(RAW DATA)
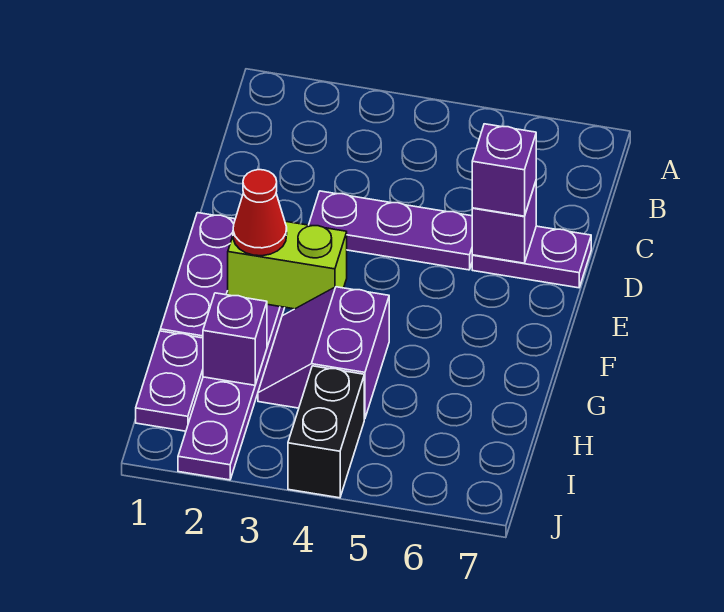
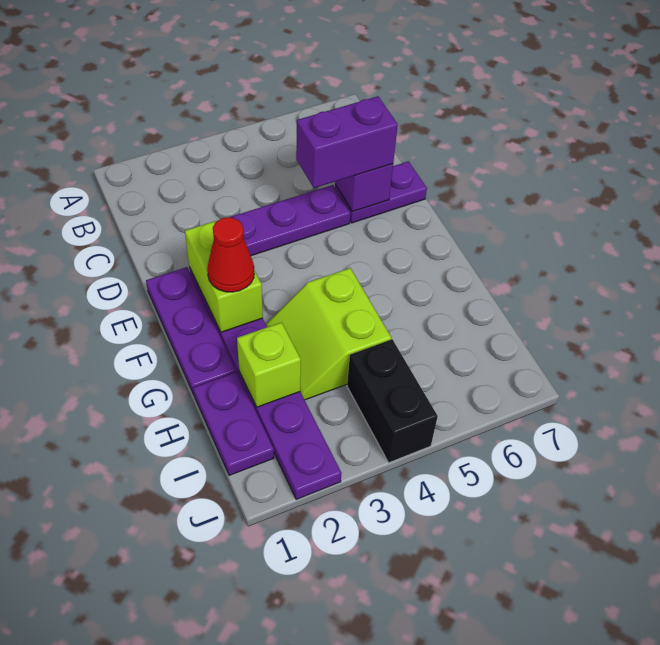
purple brick D6 level 3 -> purple brick D5:D6 level 3
lime brick F2:F3 level 2 -> lime brick E2:F2 level 2
purple slope G3:H4 level 1 top 4 -> lime slope G3:H4 level 1 top 4
purple brick H2 level 2 -> lime brick H2 level 2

(ASSIGNMENT) In your copy, reproduce the data above exactly and skip every picture.

(FINISHED TASK)
purple brick D6 level 3 -> purple brick D5:D6 level 3
lime brick F2:F3 level 2 -> lime brick E2:F2 level 2
purple slope G3:H4 level 1 top 4 -> lime slope G3:H4 level 1 top 4
purple brick H2 level 2 -> lime brick H2 level 2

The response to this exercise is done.